• _Brief_:
Extract the lines that carry the string "image" from the listing.

• _Information given_:
* * * * * * * * *

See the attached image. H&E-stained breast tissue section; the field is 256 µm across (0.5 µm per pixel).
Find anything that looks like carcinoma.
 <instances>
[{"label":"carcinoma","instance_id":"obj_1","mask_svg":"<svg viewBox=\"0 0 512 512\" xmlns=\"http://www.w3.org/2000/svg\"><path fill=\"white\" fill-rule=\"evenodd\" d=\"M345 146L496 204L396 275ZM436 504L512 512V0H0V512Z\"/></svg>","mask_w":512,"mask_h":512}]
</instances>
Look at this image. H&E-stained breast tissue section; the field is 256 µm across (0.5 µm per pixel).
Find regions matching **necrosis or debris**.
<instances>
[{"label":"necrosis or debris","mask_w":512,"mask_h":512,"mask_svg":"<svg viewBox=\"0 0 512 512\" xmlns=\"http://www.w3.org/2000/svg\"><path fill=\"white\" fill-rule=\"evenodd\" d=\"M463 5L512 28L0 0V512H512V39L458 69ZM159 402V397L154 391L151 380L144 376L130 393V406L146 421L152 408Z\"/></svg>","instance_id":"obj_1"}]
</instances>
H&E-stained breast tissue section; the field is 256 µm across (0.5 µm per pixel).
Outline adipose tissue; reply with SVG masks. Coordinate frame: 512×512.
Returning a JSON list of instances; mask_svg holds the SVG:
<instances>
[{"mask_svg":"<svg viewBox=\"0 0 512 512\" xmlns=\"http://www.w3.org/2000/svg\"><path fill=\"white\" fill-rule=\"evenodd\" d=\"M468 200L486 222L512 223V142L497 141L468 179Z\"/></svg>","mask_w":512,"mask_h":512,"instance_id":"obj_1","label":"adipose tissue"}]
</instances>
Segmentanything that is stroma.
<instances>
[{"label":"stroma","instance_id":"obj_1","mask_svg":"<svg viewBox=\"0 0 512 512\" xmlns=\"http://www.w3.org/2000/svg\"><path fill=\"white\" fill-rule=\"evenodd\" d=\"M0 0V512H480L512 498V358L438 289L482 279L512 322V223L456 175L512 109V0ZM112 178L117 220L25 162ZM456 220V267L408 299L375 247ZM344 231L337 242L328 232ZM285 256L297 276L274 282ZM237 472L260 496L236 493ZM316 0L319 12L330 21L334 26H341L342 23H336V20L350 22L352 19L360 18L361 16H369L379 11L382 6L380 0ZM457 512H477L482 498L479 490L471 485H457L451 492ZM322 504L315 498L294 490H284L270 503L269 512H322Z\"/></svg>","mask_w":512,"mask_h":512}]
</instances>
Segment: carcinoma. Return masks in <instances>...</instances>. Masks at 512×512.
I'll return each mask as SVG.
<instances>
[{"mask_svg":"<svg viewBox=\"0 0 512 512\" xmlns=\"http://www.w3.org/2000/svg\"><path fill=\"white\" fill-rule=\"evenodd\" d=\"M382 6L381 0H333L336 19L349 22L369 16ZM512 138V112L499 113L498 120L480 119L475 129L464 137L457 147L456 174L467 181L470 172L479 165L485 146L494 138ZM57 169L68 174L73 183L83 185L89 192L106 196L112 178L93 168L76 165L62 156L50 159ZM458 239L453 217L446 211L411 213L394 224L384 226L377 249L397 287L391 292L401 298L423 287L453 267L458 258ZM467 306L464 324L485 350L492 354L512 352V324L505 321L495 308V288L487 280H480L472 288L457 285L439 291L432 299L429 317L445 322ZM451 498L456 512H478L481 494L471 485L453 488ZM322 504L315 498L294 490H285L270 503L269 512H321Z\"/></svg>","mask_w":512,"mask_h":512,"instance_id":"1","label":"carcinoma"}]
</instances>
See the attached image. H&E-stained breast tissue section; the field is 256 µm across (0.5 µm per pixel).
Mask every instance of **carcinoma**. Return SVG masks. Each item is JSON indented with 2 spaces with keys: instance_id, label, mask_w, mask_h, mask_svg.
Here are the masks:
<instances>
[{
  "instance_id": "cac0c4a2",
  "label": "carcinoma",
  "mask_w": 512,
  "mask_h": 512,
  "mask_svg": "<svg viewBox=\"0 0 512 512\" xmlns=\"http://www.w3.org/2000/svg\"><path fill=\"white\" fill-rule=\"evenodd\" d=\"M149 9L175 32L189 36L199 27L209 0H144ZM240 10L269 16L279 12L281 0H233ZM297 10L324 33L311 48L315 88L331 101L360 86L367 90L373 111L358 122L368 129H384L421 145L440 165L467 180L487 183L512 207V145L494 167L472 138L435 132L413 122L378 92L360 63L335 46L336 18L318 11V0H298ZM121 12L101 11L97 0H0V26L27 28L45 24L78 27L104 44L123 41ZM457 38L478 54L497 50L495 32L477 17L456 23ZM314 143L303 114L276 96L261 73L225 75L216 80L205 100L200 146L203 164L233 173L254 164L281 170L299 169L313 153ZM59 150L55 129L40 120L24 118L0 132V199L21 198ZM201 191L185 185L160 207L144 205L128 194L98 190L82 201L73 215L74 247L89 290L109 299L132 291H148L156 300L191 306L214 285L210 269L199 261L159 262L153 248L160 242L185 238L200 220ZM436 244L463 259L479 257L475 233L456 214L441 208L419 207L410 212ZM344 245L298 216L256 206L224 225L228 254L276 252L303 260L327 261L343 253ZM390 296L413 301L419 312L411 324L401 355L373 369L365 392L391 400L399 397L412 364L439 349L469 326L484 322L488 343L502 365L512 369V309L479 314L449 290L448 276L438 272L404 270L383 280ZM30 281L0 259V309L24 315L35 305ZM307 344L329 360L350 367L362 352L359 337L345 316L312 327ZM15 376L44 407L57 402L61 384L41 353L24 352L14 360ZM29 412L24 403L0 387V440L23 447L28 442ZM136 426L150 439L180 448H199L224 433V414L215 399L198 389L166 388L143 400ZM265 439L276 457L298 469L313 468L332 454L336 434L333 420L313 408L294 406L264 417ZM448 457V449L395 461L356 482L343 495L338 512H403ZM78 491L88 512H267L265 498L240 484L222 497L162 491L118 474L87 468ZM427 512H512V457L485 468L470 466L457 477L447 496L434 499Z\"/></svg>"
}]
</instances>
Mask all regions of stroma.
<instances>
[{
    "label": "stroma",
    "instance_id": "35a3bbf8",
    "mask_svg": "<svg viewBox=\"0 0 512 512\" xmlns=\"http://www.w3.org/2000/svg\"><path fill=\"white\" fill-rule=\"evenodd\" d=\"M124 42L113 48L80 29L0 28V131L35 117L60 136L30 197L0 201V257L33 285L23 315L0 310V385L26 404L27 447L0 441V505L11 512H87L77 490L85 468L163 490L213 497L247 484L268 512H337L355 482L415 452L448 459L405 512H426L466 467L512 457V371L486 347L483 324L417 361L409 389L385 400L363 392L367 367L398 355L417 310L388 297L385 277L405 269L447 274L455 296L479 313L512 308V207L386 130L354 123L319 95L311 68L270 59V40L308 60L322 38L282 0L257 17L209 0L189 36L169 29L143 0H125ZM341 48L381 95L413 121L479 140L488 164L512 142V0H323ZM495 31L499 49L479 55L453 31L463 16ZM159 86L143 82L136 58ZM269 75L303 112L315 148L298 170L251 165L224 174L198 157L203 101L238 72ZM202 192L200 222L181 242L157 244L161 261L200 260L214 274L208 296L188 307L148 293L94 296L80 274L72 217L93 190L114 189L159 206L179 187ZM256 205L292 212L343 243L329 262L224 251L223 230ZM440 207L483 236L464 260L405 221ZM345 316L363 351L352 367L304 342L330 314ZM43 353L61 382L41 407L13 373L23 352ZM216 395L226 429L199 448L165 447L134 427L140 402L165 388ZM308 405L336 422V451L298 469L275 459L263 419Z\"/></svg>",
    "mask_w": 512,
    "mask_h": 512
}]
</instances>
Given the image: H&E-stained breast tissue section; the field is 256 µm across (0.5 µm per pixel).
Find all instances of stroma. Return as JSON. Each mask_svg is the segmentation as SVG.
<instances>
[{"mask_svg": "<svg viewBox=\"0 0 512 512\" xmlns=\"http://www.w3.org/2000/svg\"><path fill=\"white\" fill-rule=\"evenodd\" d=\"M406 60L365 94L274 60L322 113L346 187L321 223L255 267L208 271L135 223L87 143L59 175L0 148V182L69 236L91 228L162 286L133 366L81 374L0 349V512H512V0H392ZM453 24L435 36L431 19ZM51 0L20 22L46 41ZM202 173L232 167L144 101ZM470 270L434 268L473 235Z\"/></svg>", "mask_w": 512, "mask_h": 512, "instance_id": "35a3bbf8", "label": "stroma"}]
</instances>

* * * * * * * * *

• _Complete output_:
See the attached image. H&E-stained breast tissue section; the field is 256 µm across (0.5 µm per pixel).
Look at this image. H&E-stained breast tissue section; the field is 256 µm across (0.5 µm per pixel).
See the attached image. H&E-stained breast tissue section; the field is 256 µm across (0.5 µm per pixel).
Given the image: H&E-stained breast tissue section; the field is 256 µm across (0.5 µm per pixel).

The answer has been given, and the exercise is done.